#### [Written request]
Copy the records exactly, from the first line through the line with "33: 10:27 -> 10:24", including both of those lines.
-- Extracted records start --
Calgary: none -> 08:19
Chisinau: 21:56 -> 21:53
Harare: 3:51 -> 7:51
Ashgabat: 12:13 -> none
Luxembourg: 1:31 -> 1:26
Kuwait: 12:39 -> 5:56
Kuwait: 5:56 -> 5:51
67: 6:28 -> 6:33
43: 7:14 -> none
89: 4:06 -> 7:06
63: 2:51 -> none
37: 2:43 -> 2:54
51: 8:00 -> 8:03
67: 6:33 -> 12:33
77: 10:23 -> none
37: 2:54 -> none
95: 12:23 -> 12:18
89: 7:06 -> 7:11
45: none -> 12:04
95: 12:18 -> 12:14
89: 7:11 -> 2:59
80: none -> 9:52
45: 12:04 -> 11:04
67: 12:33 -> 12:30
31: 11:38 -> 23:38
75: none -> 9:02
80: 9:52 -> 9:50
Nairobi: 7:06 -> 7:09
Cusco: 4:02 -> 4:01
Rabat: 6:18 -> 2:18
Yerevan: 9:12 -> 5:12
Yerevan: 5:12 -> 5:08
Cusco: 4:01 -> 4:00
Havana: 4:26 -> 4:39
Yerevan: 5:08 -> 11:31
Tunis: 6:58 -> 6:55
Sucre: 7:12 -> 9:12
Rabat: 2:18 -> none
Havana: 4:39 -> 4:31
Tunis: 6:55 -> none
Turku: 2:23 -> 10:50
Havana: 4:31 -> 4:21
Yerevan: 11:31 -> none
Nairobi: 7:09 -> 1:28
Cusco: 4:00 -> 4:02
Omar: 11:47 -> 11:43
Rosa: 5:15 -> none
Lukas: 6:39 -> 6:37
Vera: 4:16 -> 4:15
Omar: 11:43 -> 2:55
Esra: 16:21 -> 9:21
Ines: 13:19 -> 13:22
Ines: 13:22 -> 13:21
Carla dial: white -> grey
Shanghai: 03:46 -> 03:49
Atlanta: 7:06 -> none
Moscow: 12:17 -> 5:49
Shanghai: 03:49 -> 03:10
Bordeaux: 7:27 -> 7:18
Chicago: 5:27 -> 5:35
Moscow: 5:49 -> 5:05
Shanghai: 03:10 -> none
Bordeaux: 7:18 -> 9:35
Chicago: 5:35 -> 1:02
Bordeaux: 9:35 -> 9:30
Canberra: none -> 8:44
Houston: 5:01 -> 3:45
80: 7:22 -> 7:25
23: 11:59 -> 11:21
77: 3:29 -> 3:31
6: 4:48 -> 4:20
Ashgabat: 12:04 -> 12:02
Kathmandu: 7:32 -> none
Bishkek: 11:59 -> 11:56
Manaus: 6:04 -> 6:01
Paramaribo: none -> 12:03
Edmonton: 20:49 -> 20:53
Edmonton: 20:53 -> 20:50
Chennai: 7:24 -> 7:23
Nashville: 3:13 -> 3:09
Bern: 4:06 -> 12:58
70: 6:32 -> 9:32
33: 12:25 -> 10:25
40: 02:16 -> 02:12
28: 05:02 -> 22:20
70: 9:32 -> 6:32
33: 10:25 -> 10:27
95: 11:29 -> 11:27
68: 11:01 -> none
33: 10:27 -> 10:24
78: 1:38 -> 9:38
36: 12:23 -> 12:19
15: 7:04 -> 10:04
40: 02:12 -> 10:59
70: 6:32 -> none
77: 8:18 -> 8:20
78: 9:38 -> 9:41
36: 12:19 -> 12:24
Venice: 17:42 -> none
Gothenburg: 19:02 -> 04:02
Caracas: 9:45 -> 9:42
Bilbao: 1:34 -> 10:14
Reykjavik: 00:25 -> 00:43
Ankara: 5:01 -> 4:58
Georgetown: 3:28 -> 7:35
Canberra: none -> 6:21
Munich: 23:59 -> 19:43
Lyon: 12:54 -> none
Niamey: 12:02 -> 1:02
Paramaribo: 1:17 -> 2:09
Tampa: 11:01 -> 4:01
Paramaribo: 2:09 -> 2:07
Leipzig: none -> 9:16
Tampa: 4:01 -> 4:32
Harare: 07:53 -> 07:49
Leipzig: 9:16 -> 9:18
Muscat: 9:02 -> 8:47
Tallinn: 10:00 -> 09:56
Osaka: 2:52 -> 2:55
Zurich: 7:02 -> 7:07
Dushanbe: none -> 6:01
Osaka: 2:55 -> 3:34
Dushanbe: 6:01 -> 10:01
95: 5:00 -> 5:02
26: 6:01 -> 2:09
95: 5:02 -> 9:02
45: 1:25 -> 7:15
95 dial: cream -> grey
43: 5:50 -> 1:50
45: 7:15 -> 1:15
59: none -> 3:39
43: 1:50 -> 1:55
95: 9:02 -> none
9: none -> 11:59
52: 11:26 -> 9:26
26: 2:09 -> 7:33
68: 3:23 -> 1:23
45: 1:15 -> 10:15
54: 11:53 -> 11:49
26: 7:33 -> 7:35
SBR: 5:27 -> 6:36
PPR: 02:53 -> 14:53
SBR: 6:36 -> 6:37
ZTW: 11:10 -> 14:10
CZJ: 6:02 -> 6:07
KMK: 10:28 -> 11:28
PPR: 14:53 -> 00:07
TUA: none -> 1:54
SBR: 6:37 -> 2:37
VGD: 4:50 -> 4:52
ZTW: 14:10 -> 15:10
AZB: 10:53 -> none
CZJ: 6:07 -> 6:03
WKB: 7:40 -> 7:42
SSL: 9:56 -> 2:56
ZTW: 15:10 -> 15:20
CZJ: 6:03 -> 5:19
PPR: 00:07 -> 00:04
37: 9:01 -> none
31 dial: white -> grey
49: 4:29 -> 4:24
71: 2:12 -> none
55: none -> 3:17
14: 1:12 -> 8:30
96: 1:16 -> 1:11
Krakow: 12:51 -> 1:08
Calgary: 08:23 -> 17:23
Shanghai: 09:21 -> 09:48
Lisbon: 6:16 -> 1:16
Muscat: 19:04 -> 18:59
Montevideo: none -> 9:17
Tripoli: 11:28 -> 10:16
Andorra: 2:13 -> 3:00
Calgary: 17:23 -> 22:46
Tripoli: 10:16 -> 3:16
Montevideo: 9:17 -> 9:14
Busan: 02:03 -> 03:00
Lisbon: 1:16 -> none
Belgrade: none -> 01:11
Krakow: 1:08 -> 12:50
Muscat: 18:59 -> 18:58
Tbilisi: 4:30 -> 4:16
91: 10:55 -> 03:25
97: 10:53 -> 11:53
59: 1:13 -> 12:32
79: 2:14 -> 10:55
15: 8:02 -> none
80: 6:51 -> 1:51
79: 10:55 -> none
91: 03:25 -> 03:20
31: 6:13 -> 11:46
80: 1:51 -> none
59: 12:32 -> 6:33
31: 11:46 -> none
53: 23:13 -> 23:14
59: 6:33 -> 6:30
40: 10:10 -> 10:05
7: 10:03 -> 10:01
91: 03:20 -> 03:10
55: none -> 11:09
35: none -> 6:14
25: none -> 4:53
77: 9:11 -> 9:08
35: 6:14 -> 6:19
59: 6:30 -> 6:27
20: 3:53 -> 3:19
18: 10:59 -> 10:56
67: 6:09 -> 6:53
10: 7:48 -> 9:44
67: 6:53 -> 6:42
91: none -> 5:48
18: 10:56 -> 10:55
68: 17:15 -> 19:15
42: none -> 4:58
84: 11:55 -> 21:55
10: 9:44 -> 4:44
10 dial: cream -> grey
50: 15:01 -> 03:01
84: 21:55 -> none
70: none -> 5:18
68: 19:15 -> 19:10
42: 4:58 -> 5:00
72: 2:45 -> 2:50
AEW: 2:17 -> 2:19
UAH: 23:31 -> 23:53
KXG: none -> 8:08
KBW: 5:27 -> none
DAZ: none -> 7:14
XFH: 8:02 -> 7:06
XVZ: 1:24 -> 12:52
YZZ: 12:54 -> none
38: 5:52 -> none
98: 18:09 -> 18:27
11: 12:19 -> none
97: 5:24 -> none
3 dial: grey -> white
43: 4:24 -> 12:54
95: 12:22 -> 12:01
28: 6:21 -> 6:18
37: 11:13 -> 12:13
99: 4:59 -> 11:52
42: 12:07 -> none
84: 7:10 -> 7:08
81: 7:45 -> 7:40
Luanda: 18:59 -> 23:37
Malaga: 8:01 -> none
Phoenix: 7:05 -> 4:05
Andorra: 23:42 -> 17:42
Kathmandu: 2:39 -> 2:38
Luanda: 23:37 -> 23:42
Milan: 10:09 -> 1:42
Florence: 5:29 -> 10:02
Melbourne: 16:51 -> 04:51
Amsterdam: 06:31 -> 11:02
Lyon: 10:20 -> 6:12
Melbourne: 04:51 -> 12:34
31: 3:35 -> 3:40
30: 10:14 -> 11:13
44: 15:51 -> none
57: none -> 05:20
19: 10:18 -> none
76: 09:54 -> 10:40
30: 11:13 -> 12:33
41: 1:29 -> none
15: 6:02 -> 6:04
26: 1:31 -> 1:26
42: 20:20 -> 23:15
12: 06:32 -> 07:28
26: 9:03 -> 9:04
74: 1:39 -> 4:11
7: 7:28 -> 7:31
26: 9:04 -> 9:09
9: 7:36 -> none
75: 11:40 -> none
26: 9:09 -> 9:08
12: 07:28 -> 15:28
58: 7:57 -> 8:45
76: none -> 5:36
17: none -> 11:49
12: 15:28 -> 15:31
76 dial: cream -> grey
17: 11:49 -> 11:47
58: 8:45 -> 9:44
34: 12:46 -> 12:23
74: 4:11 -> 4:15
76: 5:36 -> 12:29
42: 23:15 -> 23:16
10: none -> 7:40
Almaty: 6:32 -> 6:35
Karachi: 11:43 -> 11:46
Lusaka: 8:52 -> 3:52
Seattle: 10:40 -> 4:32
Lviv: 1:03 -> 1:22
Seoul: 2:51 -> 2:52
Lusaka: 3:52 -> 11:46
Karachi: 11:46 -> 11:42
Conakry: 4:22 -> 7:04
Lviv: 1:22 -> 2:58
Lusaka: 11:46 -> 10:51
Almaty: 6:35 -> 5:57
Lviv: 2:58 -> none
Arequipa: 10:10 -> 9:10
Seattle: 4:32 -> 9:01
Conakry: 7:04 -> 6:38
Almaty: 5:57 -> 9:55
-- Extracted records end --
#### [Response to the task]
Calgary: none -> 08:19
Chisinau: 21:56 -> 21:53
Harare: 3:51 -> 7:51
Ashgabat: 12:13 -> none
Luxembourg: 1:31 -> 1:26
Kuwait: 12:39 -> 5:56
Kuwait: 5:56 -> 5:51
67: 6:28 -> 6:33
43: 7:14 -> none
89: 4:06 -> 7:06
63: 2:51 -> none
37: 2:43 -> 2:54
51: 8:00 -> 8:03
67: 6:33 -> 12:33
77: 10:23 -> none
37: 2:54 -> none
95: 12:23 -> 12:18
89: 7:06 -> 7:11
45: none -> 12:04
95: 12:18 -> 12:14
89: 7:11 -> 2:59
80: none -> 9:52
45: 12:04 -> 11:04
67: 12:33 -> 12:30
31: 11:38 -> 23:38
75: none -> 9:02
80: 9:52 -> 9:50
Nairobi: 7:06 -> 7:09
Cusco: 4:02 -> 4:01
Rabat: 6:18 -> 2:18
Yerevan: 9:12 -> 5:12
Yerevan: 5:12 -> 5:08
Cusco: 4:01 -> 4:00
Havana: 4:26 -> 4:39
Yerevan: 5:08 -> 11:31
Tunis: 6:58 -> 6:55
Sucre: 7:12 -> 9:12
Rabat: 2:18 -> none
Havana: 4:39 -> 4:31
Tunis: 6:55 -> none
Turku: 2:23 -> 10:50
Havana: 4:31 -> 4:21
Yerevan: 11:31 -> none
Nairobi: 7:09 -> 1:28
Cusco: 4:00 -> 4:02
Omar: 11:47 -> 11:43
Rosa: 5:15 -> none
Lukas: 6:39 -> 6:37
Vera: 4:16 -> 4:15
Omar: 11:43 -> 2:55
Esra: 16:21 -> 9:21
Ines: 13:19 -> 13:22
Ines: 13:22 -> 13:21
Carla dial: white -> grey
Shanghai: 03:46 -> 03:49
Atlanta: 7:06 -> none
Moscow: 12:17 -> 5:49
Shanghai: 03:49 -> 03:10
Bordeaux: 7:27 -> 7:18
Chicago: 5:27 -> 5:35
Moscow: 5:49 -> 5:05
Shanghai: 03:10 -> none
Bordeaux: 7:18 -> 9:35
Chicago: 5:35 -> 1:02
Bordeaux: 9:35 -> 9:30
Canberra: none -> 8:44
Houston: 5:01 -> 3:45
80: 7:22 -> 7:25
23: 11:59 -> 11:21
77: 3:29 -> 3:31
6: 4:48 -> 4:20
Ashgabat: 12:04 -> 12:02
Kathmandu: 7:32 -> none
Bishkek: 11:59 -> 11:56
Manaus: 6:04 -> 6:01
Paramaribo: none -> 12:03
Edmonton: 20:49 -> 20:53
Edmonton: 20:53 -> 20:50
Chennai: 7:24 -> 7:23
Nashville: 3:13 -> 3:09
Bern: 4:06 -> 12:58
70: 6:32 -> 9:32
33: 12:25 -> 10:25
40: 02:16 -> 02:12
28: 05:02 -> 22:20
70: 9:32 -> 6:32
33: 10:25 -> 10:27
95: 11:29 -> 11:27
68: 11:01 -> none
33: 10:27 -> 10:24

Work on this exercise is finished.